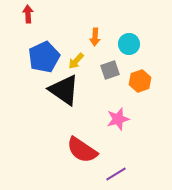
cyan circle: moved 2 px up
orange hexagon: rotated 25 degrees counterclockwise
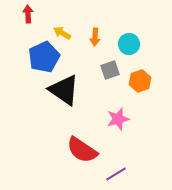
yellow arrow: moved 14 px left, 28 px up; rotated 78 degrees clockwise
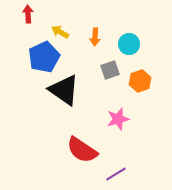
yellow arrow: moved 2 px left, 1 px up
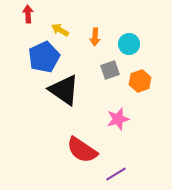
yellow arrow: moved 2 px up
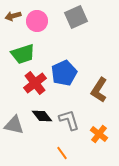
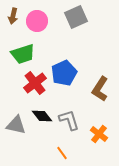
brown arrow: rotated 63 degrees counterclockwise
brown L-shape: moved 1 px right, 1 px up
gray triangle: moved 2 px right
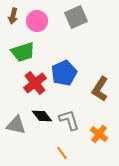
green trapezoid: moved 2 px up
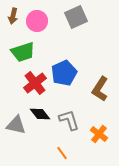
black diamond: moved 2 px left, 2 px up
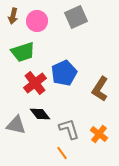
gray L-shape: moved 9 px down
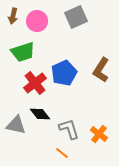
brown L-shape: moved 1 px right, 19 px up
orange line: rotated 16 degrees counterclockwise
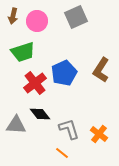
gray triangle: rotated 10 degrees counterclockwise
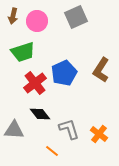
gray triangle: moved 2 px left, 5 px down
orange line: moved 10 px left, 2 px up
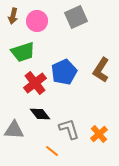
blue pentagon: moved 1 px up
orange cross: rotated 12 degrees clockwise
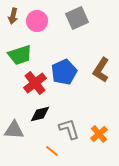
gray square: moved 1 px right, 1 px down
green trapezoid: moved 3 px left, 3 px down
black diamond: rotated 65 degrees counterclockwise
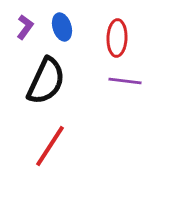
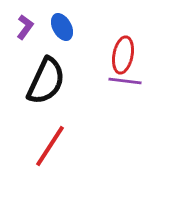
blue ellipse: rotated 12 degrees counterclockwise
red ellipse: moved 6 px right, 17 px down; rotated 9 degrees clockwise
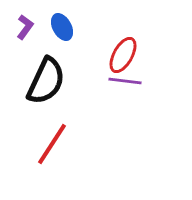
red ellipse: rotated 18 degrees clockwise
red line: moved 2 px right, 2 px up
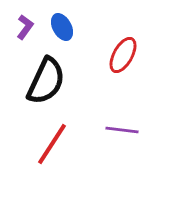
purple line: moved 3 px left, 49 px down
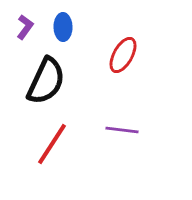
blue ellipse: moved 1 px right; rotated 28 degrees clockwise
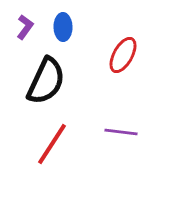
purple line: moved 1 px left, 2 px down
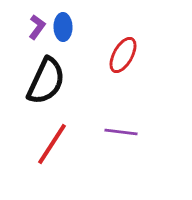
purple L-shape: moved 12 px right
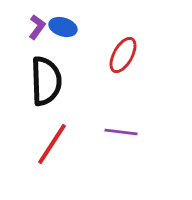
blue ellipse: rotated 72 degrees counterclockwise
black semicircle: rotated 27 degrees counterclockwise
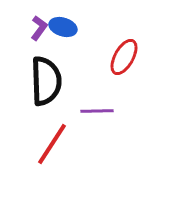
purple L-shape: moved 2 px right, 1 px down
red ellipse: moved 1 px right, 2 px down
purple line: moved 24 px left, 21 px up; rotated 8 degrees counterclockwise
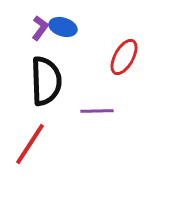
purple L-shape: moved 1 px right
red line: moved 22 px left
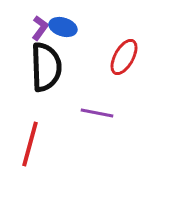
black semicircle: moved 14 px up
purple line: moved 2 px down; rotated 12 degrees clockwise
red line: rotated 18 degrees counterclockwise
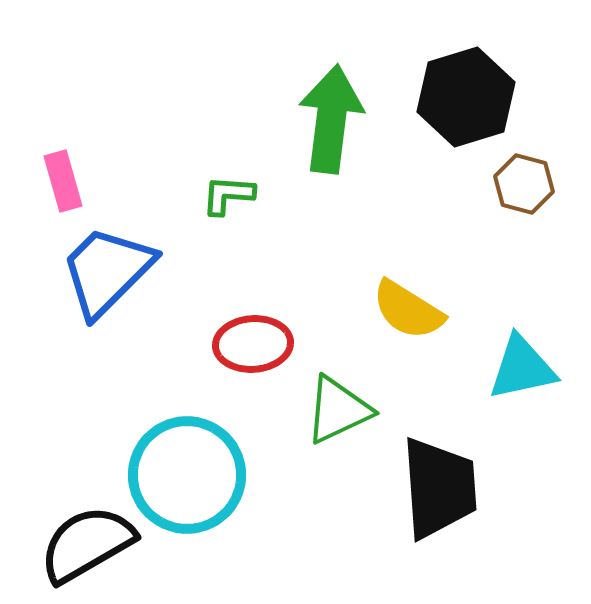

##############################

**EXERCISE DETAILS**
Arrange the lines of all the records above as a single numbered list, omitting any blank lines and leaving the picture lines out of the answer.

**THE RESPONSE**
1. cyan circle: moved 2 px up
2. orange hexagon: rotated 25 degrees counterclockwise
3. yellow arrow: moved 14 px left, 28 px up; rotated 78 degrees clockwise
4. yellow arrow: moved 2 px left, 1 px up
5. yellow arrow: moved 2 px up
6. brown arrow: rotated 63 degrees counterclockwise
7. brown L-shape: moved 1 px right, 1 px up
8. gray triangle: moved 2 px right
9. green trapezoid: moved 2 px up
10. black diamond: moved 2 px left, 2 px up
11. gray L-shape: moved 9 px down
12. brown L-shape: moved 1 px right, 19 px up
13. orange line: rotated 16 degrees counterclockwise
14. gray triangle: rotated 10 degrees counterclockwise
15. gray triangle: moved 2 px left, 5 px down
16. orange line: moved 10 px left, 2 px up
17. blue pentagon: moved 1 px up
18. orange cross: rotated 12 degrees clockwise
19. gray square: moved 1 px right, 1 px down
20. green trapezoid: moved 3 px left, 3 px down
21. black diamond: rotated 65 degrees counterclockwise
22. blue ellipse: rotated 12 degrees counterclockwise
23. red ellipse: moved 6 px right, 17 px down; rotated 9 degrees clockwise
24. red ellipse: rotated 18 degrees clockwise
25. red line: moved 2 px right, 2 px up
26. purple line: moved 3 px left, 49 px down
27. blue ellipse: moved 1 px right; rotated 28 degrees clockwise
28. purple line: moved 1 px left, 2 px down
29. purple L-shape: moved 12 px right
30. blue ellipse: rotated 72 degrees counterclockwise
31. black semicircle: rotated 27 degrees counterclockwise
32. purple L-shape: moved 2 px right, 1 px down
33. red ellipse: moved 1 px right, 2 px down
34. purple line: moved 24 px left, 21 px up; rotated 8 degrees counterclockwise
35. purple L-shape: moved 1 px right
36. red line: moved 22 px left
37. black semicircle: moved 14 px up
38. purple line: moved 2 px down; rotated 12 degrees clockwise
39. red line: rotated 18 degrees counterclockwise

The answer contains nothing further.